**What you will do**
In the copy, keep every word of the data below and none of its pictures.

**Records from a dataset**
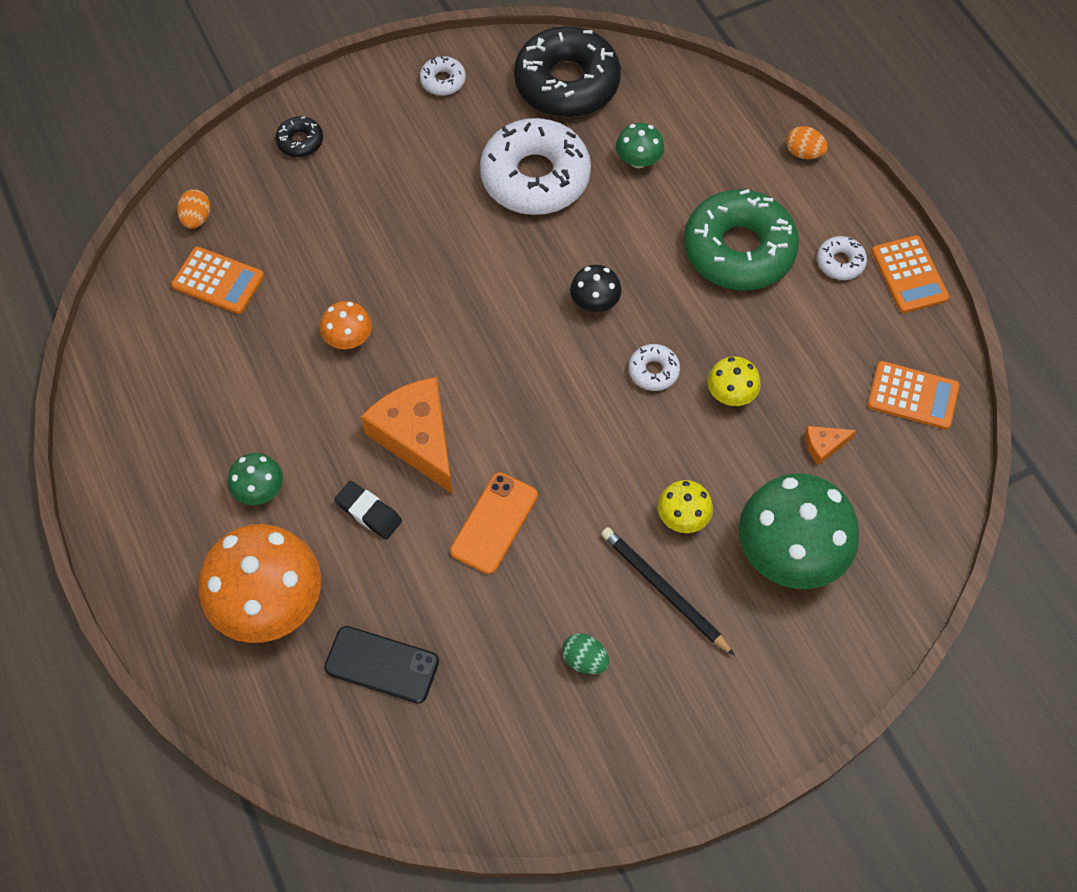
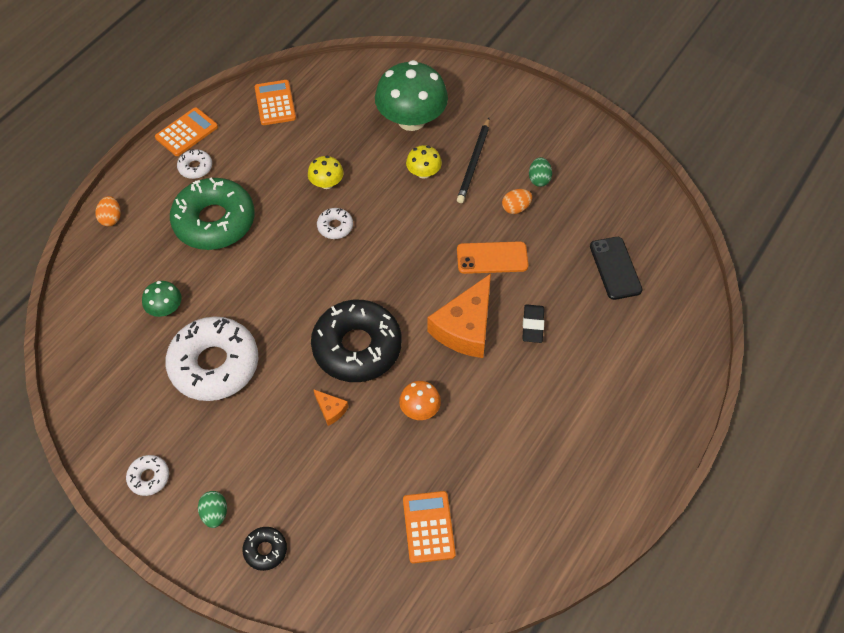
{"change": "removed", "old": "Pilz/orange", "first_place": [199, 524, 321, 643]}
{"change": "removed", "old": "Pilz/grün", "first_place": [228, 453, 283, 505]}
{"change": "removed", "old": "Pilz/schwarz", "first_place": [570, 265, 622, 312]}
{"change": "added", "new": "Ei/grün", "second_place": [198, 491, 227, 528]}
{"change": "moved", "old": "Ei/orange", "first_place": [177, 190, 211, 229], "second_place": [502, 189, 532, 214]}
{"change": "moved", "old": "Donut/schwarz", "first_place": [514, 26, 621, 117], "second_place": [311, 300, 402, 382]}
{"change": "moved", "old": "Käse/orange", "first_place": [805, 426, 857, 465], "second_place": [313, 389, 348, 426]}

**The completed task**
{"change": "removed", "old": "Pilz/orange", "first_place": [199, 524, 321, 643]}
{"change": "removed", "old": "Pilz/grün", "first_place": [228, 453, 283, 505]}
{"change": "removed", "old": "Pilz/schwarz", "first_place": [570, 265, 622, 312]}
{"change": "added", "new": "Ei/grün", "second_place": [198, 491, 227, 528]}
{"change": "moved", "old": "Ei/orange", "first_place": [177, 190, 211, 229], "second_place": [502, 189, 532, 214]}
{"change": "moved", "old": "Donut/schwarz", "first_place": [514, 26, 621, 117], "second_place": [311, 300, 402, 382]}
{"change": "moved", "old": "Käse/orange", "first_place": [805, 426, 857, 465], "second_place": [313, 389, 348, 426]}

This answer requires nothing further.